### What is being asked:
Look down the entries below and report how many lines hold the string "after"; write nothing else.

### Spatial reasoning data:
§

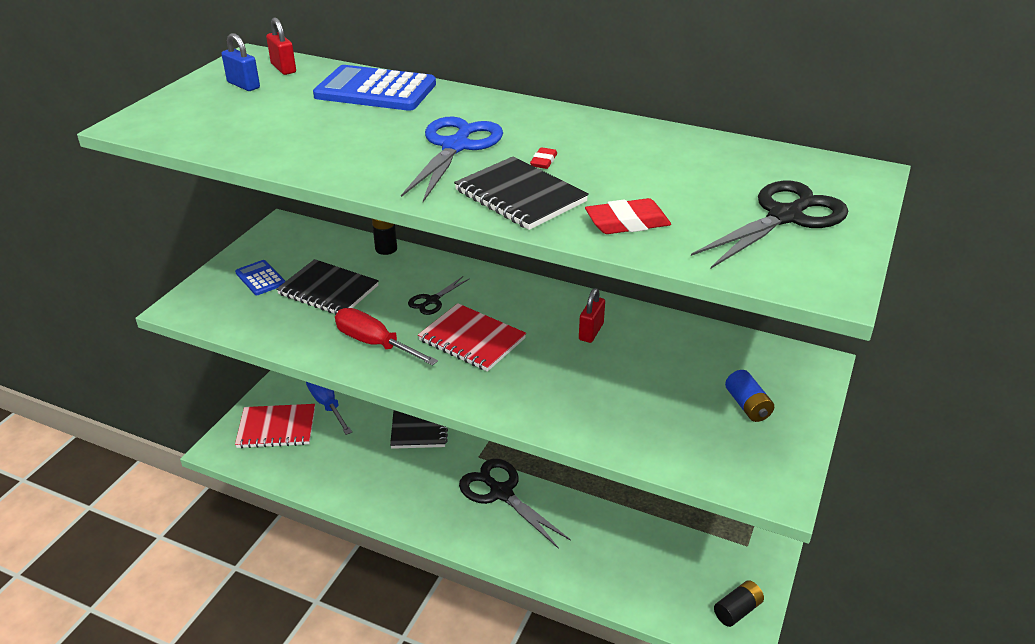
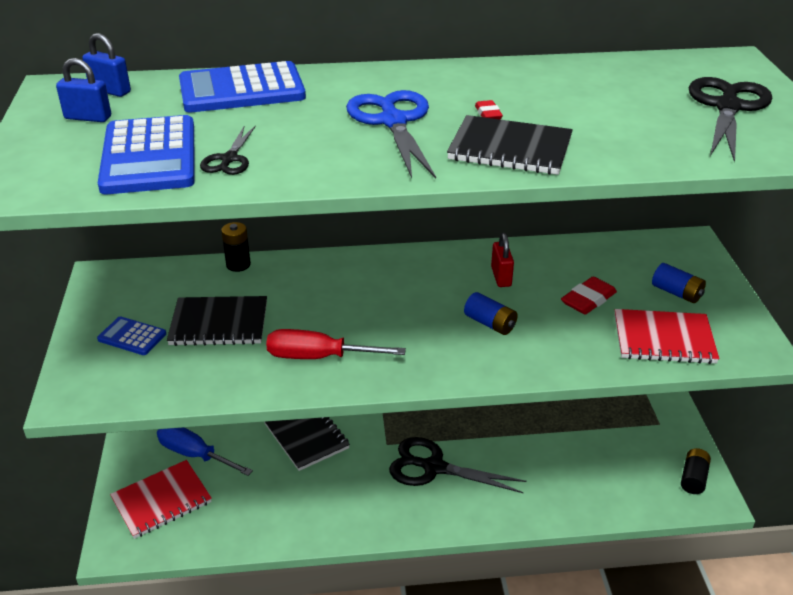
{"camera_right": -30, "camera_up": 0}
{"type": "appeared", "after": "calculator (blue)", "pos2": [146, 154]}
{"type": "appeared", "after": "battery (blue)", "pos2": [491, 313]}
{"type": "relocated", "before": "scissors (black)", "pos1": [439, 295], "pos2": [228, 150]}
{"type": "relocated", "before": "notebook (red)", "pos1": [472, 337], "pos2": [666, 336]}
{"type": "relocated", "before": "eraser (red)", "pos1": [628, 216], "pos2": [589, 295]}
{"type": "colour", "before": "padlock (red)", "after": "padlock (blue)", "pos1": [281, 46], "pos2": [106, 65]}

§

### Task output:
3